> **WORK INSTRUCTION**
Locate the lines of the listing below that hold "right", then copy each of them.

> **RECORDS TO PROCESS**
────────────────────────────────────────

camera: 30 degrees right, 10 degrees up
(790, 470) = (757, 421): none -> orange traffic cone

────────────────────────────────────────

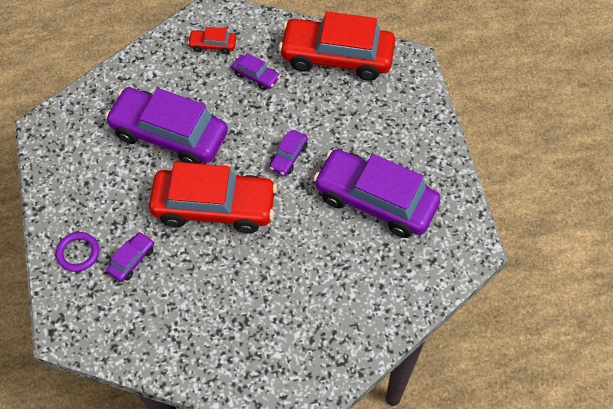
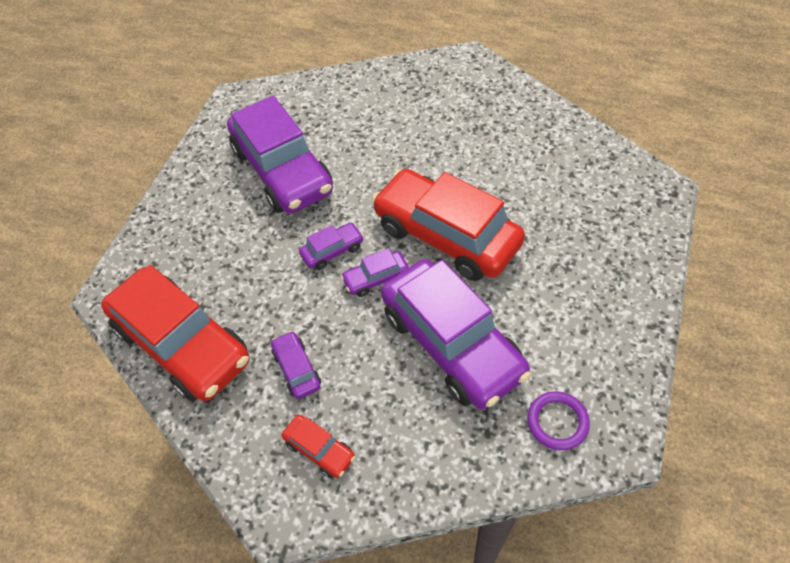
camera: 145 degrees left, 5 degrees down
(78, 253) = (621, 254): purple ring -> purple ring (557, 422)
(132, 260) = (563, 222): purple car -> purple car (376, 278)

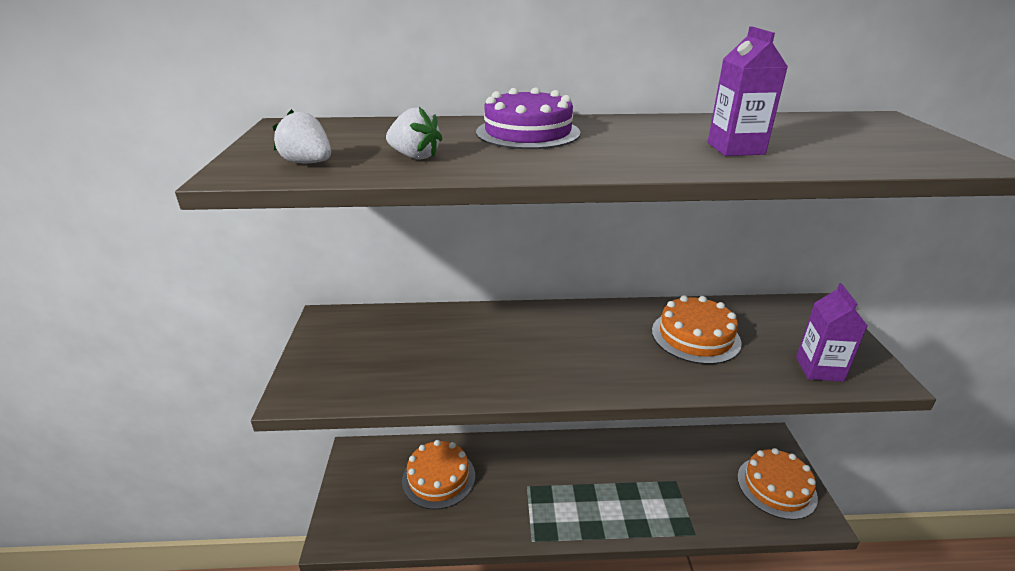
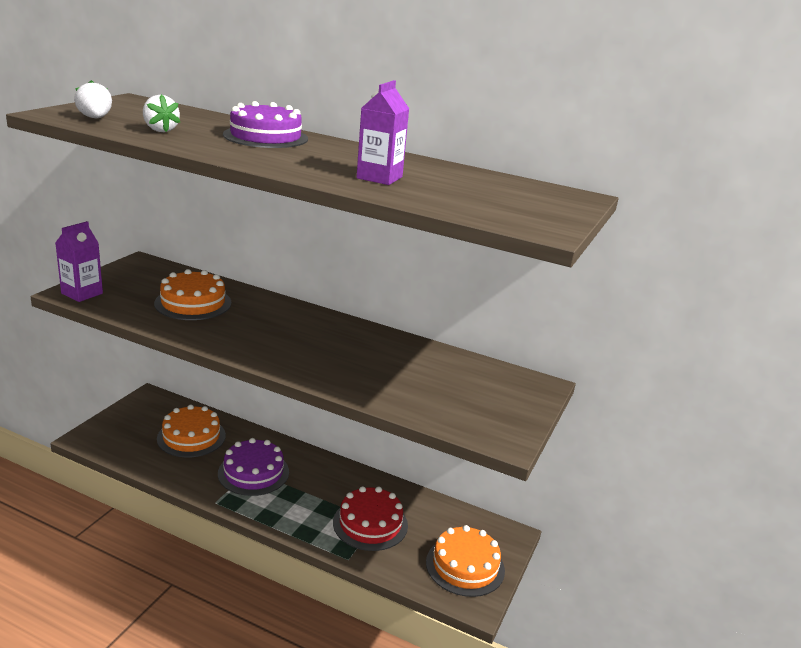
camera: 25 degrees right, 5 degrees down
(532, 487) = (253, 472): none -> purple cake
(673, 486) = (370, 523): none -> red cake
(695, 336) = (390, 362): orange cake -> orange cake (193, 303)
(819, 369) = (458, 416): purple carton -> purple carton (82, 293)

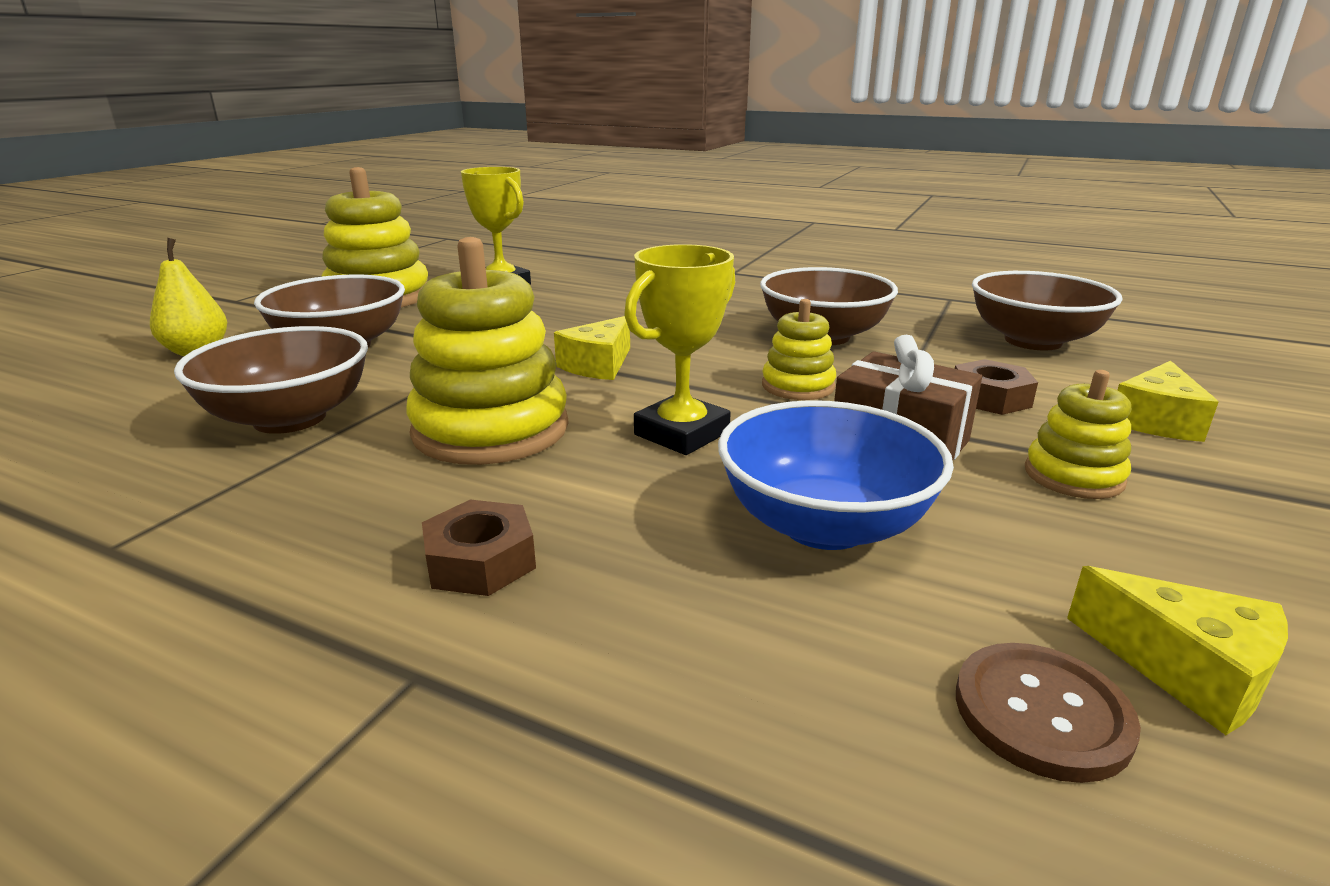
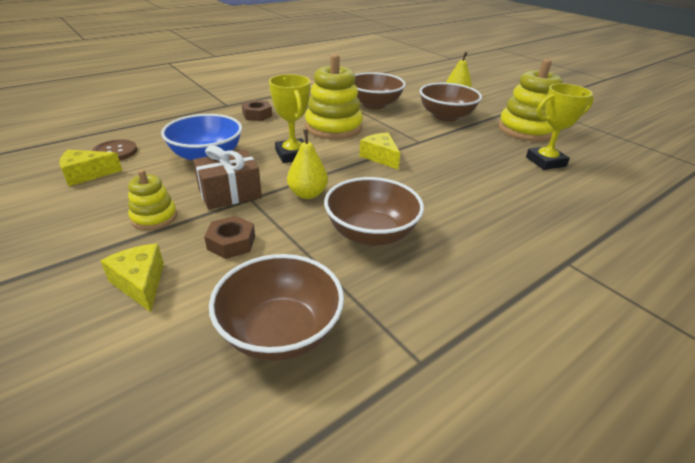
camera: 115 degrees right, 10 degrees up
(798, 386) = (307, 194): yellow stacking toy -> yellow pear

────────────────────────────────────────

> **OUTPUT FOR THIS EXERCISE**
camera: 30 degrees right, 10 degrees up
camera: 25 degrees right, 5 degrees down
camera: 115 degrees right, 10 degrees up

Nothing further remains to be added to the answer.